*** Opening of Task data ***

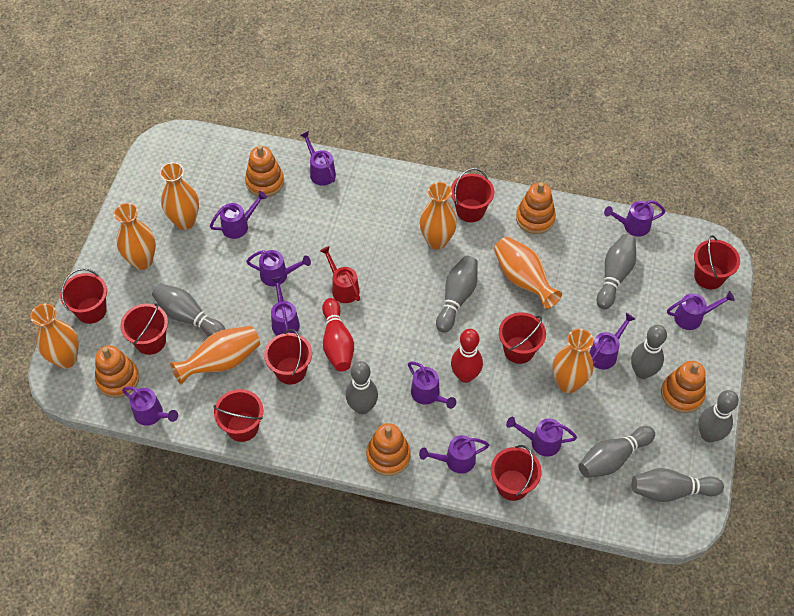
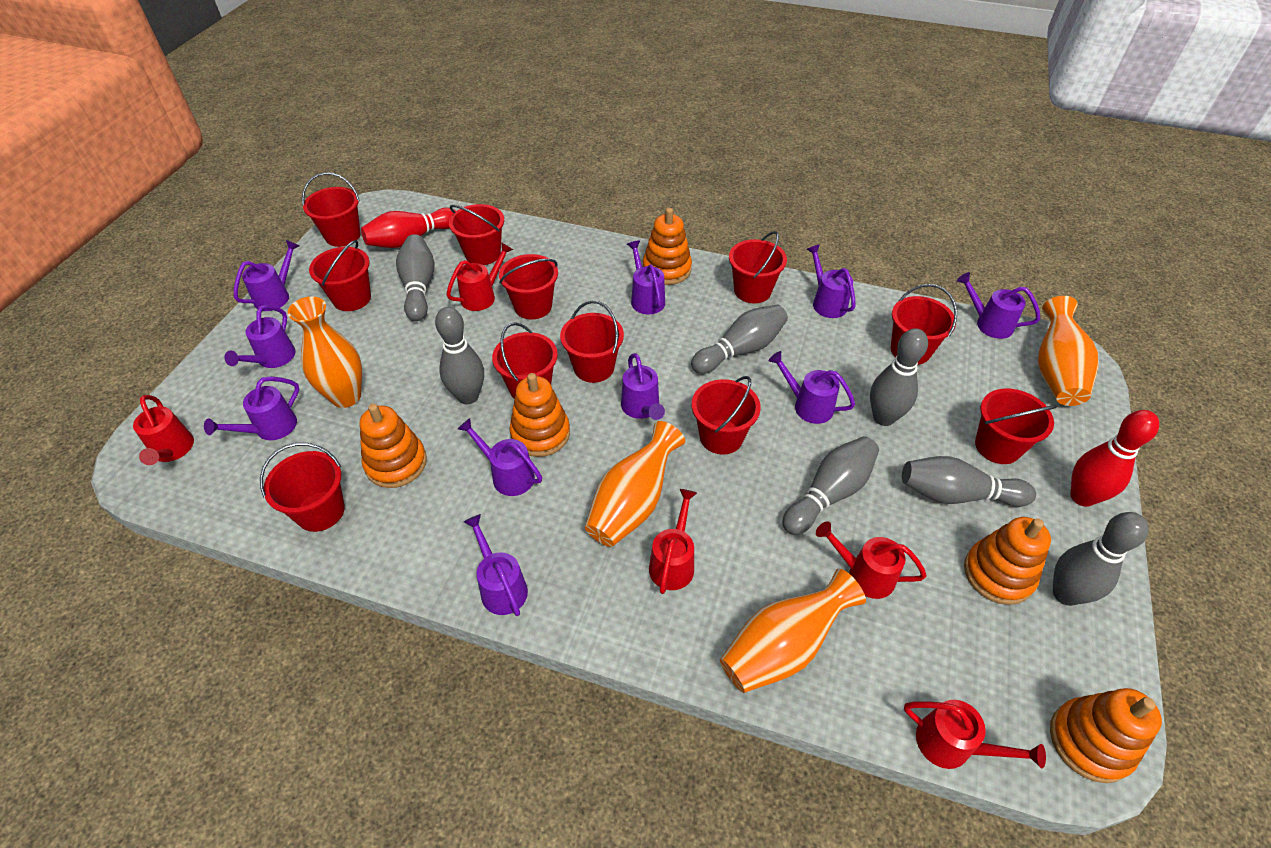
grey bowling pin: 8 -> 7
orange vase: 7 -> 4
purple watering can: 11 -> 10
red bucket: 8 -> 11
red watering can: 1 -> 5

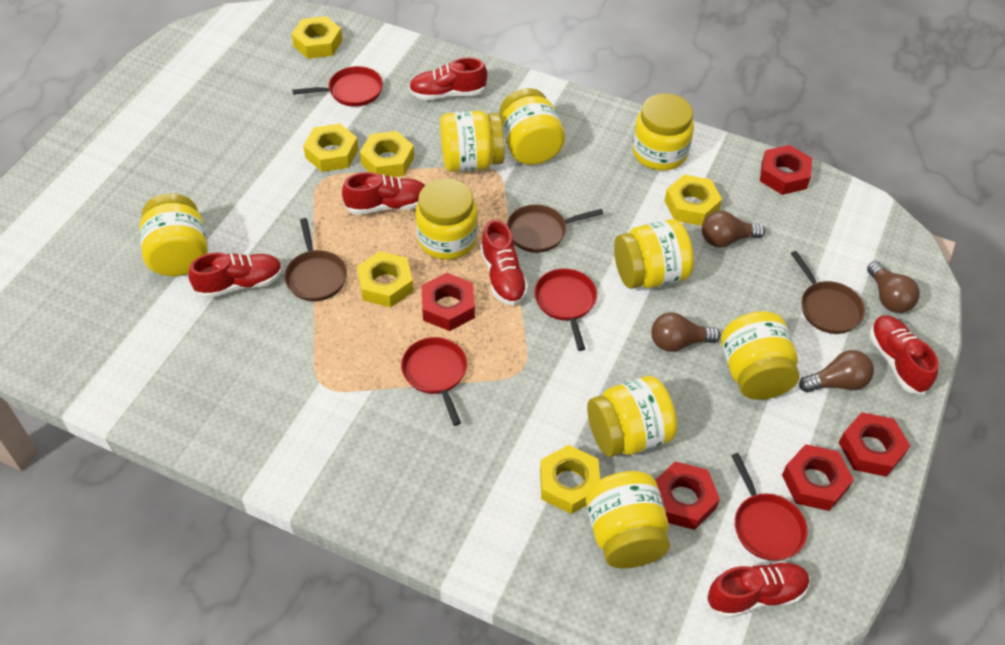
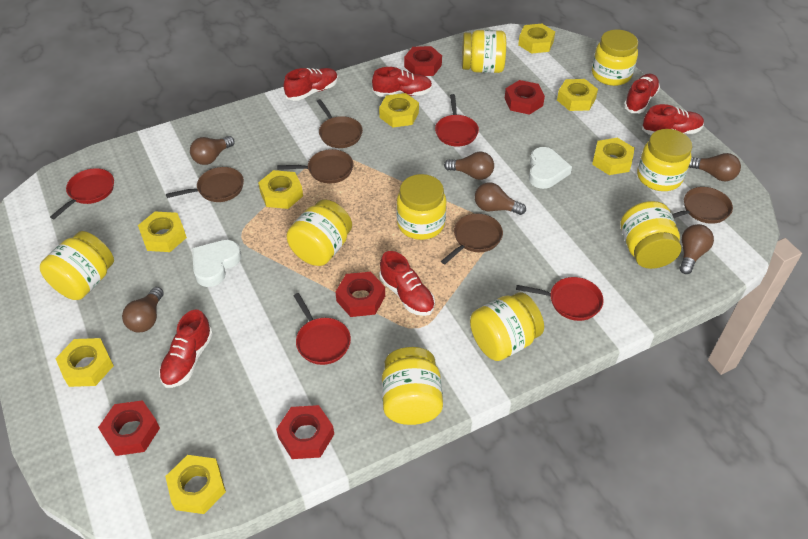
brown light bulb: 4 -> 6
brown pan: 3 -> 5
white heart: 0 -> 2
yellow nut: 6 -> 8

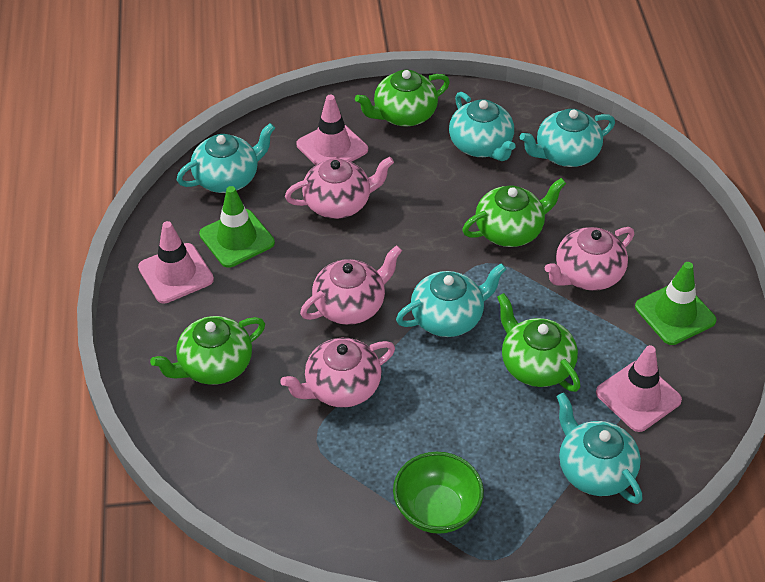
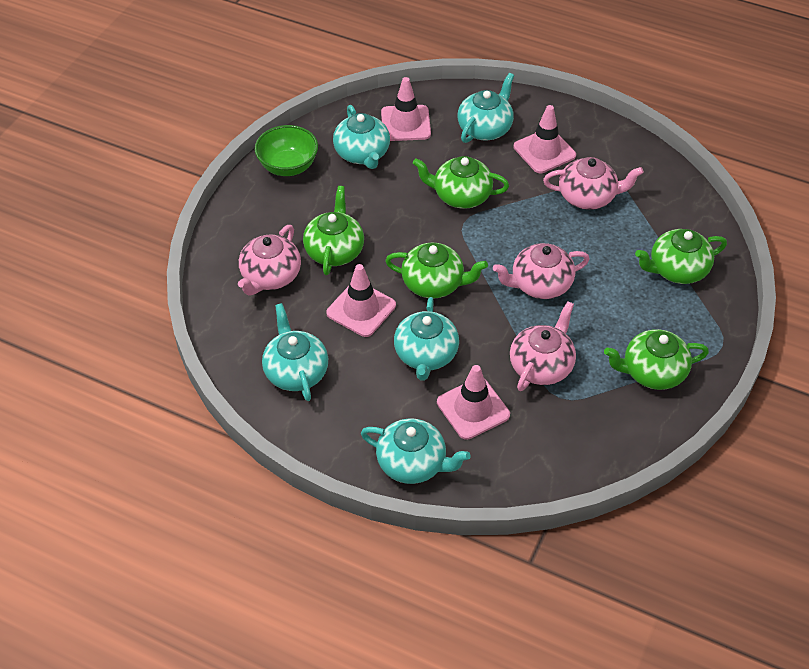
green teapot: 4 -> 5
green traffic cone: 2 -> 0
pink traffic cone: 3 -> 4

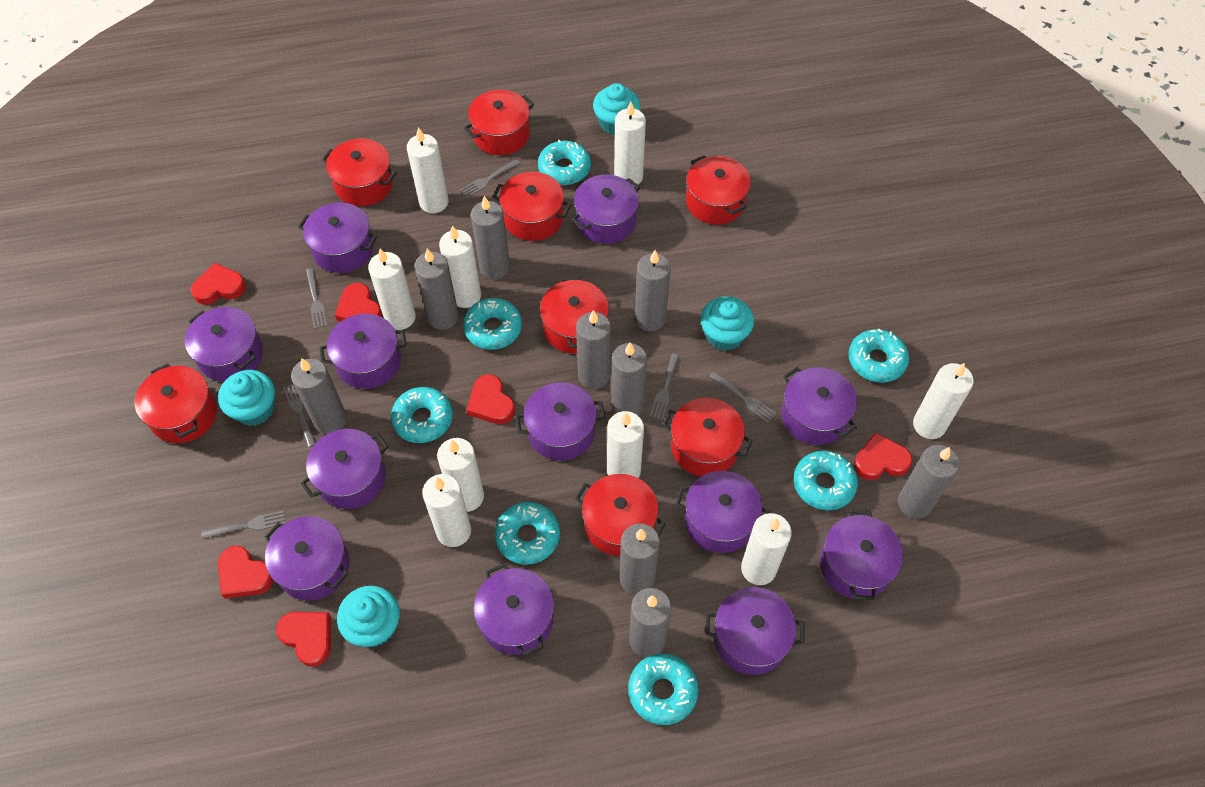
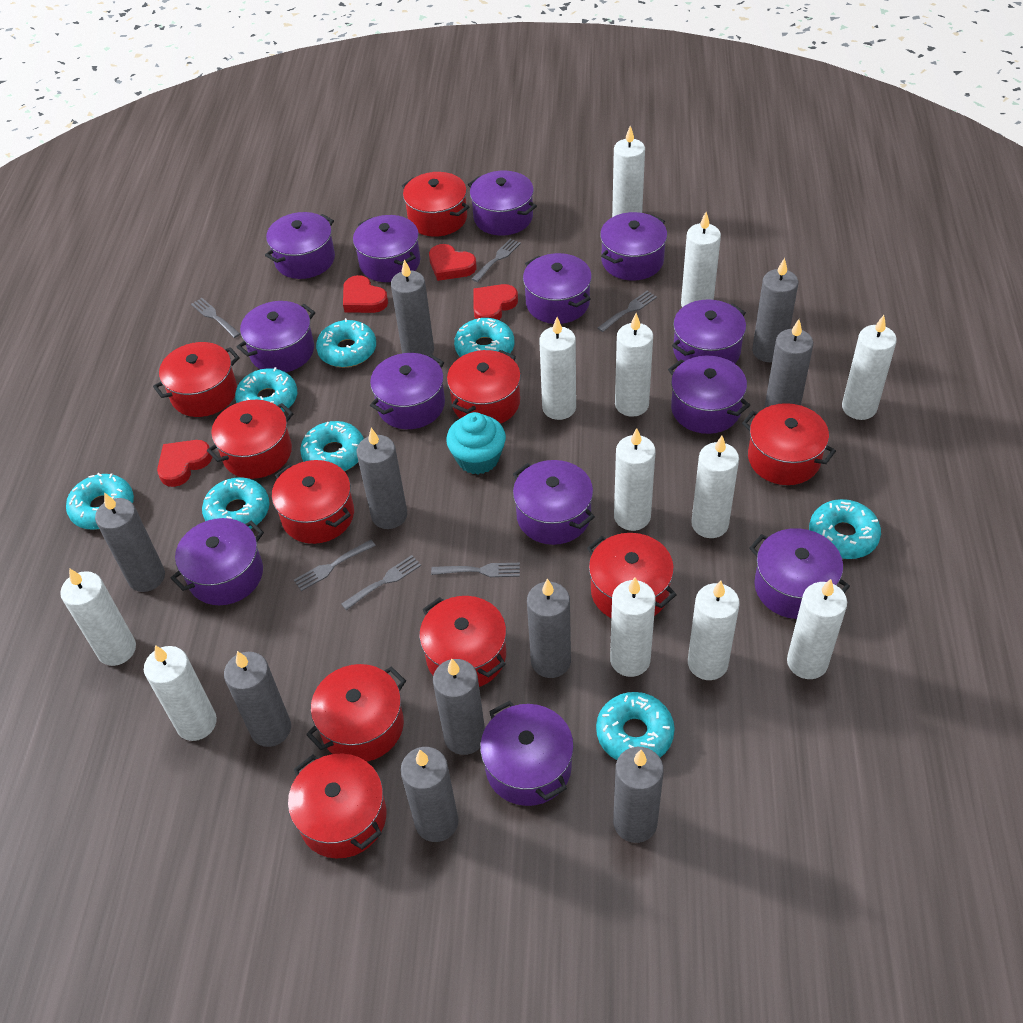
grey candle: 9 -> 10
purple pot: 12 -> 13
red heart: 6 -> 4
red pot: 8 -> 10
turquoise cupcake: 4 -> 1
turquoise donut: 7 -> 8
white candle: 9 -> 12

*** Close of Task data ***

**Required work**
Give every line of the listing above again, exactly, with no images.

**Exercise response**
grey bowling pin: 8 -> 7
orange vase: 7 -> 4
purple watering can: 11 -> 10
red bucket: 8 -> 11
red watering can: 1 -> 5

brown light bulb: 4 -> 6
brown pan: 3 -> 5
white heart: 0 -> 2
yellow nut: 6 -> 8

green teapot: 4 -> 5
green traffic cone: 2 -> 0
pink traffic cone: 3 -> 4

grey candle: 9 -> 10
purple pot: 12 -> 13
red heart: 6 -> 4
red pot: 8 -> 10
turquoise cupcake: 4 -> 1
turquoise donut: 7 -> 8
white candle: 9 -> 12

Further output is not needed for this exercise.